▶ Work task
Exclude all pictures, then copy each of the records exactly as written.

▶ Records supplied
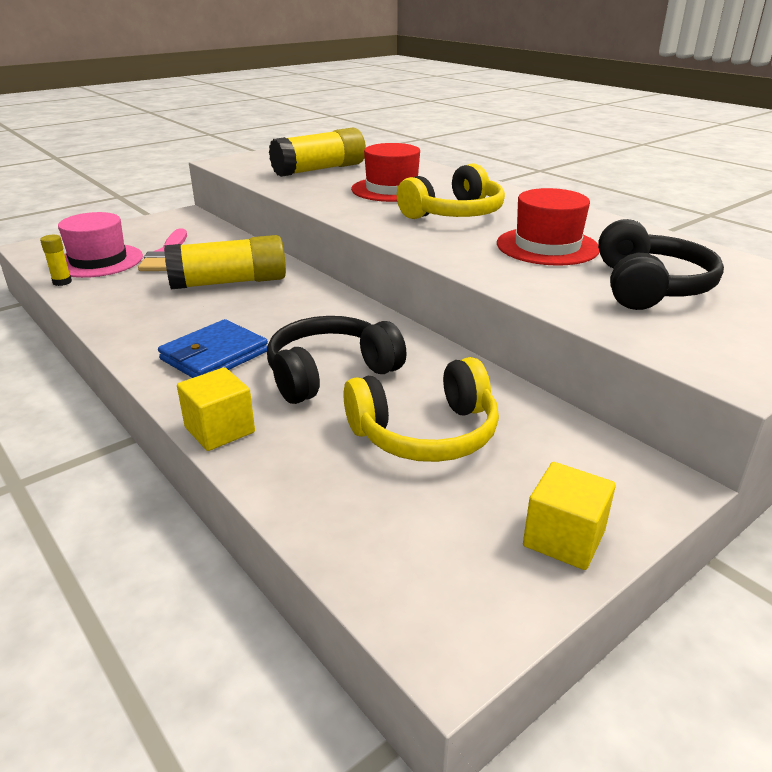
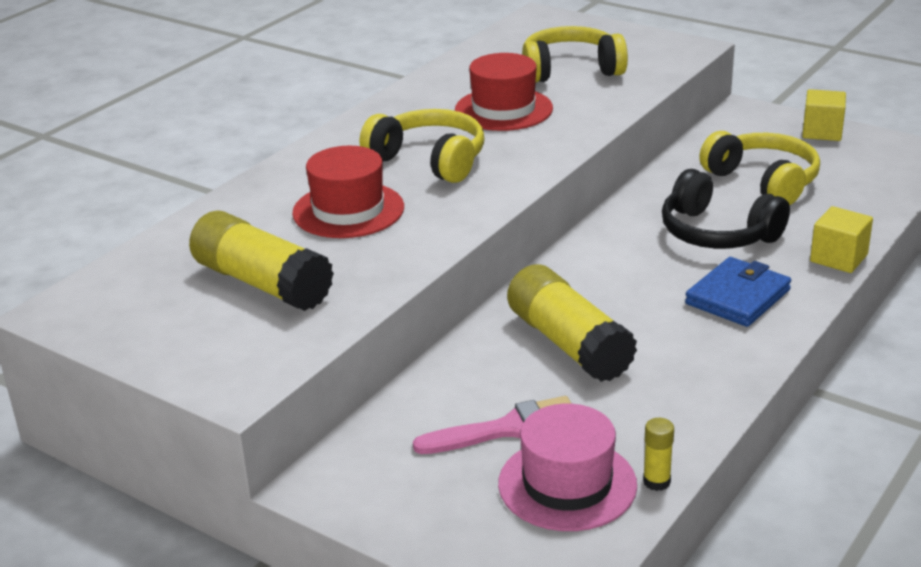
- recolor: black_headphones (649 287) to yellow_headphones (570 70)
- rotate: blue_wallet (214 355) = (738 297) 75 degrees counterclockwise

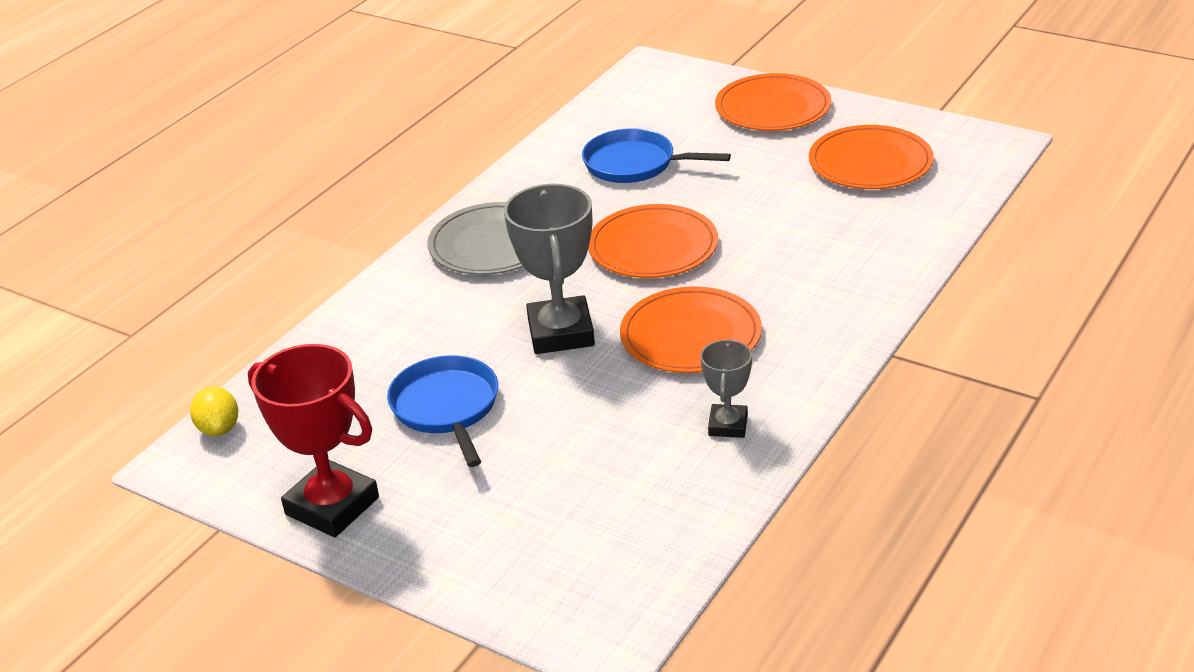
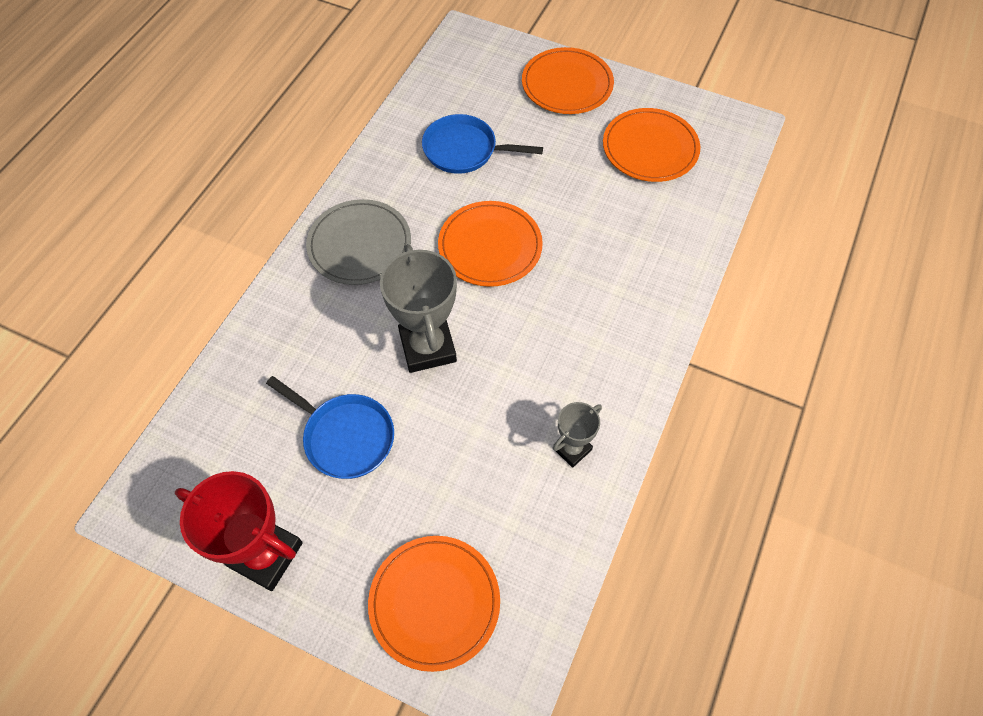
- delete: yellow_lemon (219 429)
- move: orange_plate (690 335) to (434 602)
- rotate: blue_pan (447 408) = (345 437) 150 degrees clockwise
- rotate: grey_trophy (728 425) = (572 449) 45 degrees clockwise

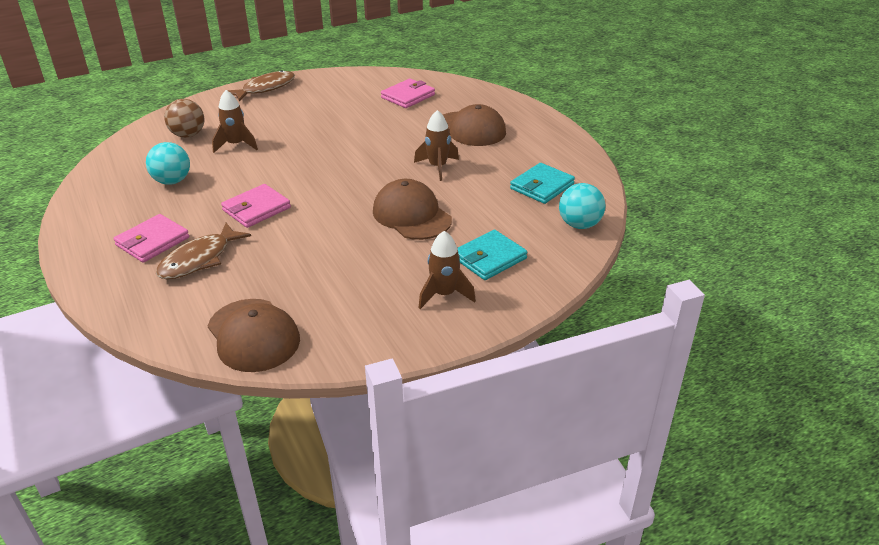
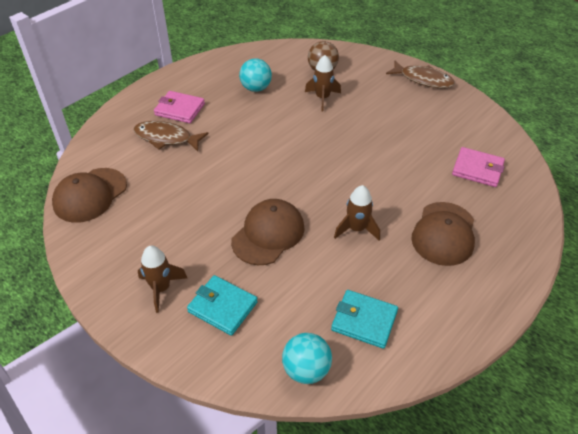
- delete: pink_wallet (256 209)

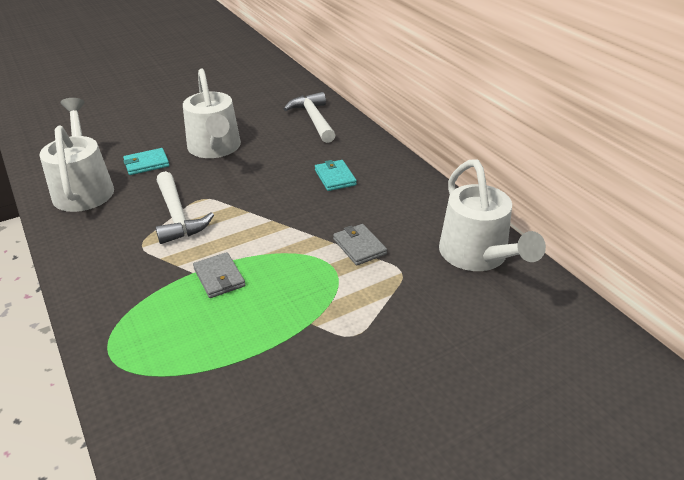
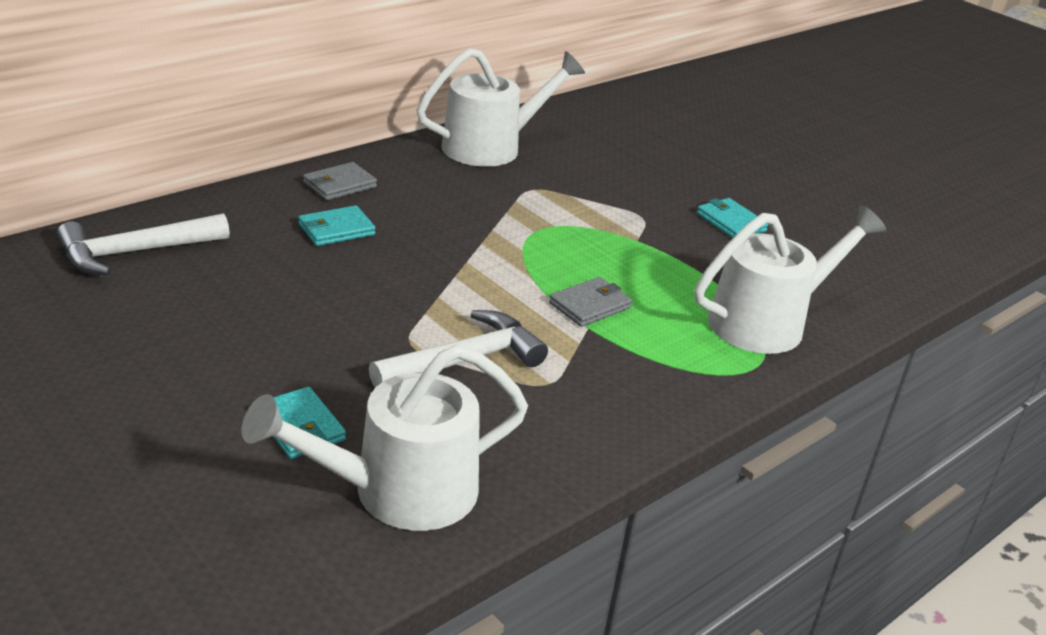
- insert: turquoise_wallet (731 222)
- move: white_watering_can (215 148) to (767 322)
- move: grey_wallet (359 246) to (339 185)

▶ Final answer
- recolor: black_headphones (649 287) to yellow_headphones (570 70)
- rotate: blue_wallet (214 355) = (738 297) 75 degrees counterclockwise

- delete: yellow_lemon (219 429)
- move: orange_plate (690 335) to (434 602)
- rotate: blue_pan (447 408) = (345 437) 150 degrees clockwise
- rotate: grey_trophy (728 425) = (572 449) 45 degrees clockwise

- delete: pink_wallet (256 209)

- insert: turquoise_wallet (731 222)
- move: white_watering_can (215 148) to (767 322)
- move: grey_wallet (359 246) to (339 185)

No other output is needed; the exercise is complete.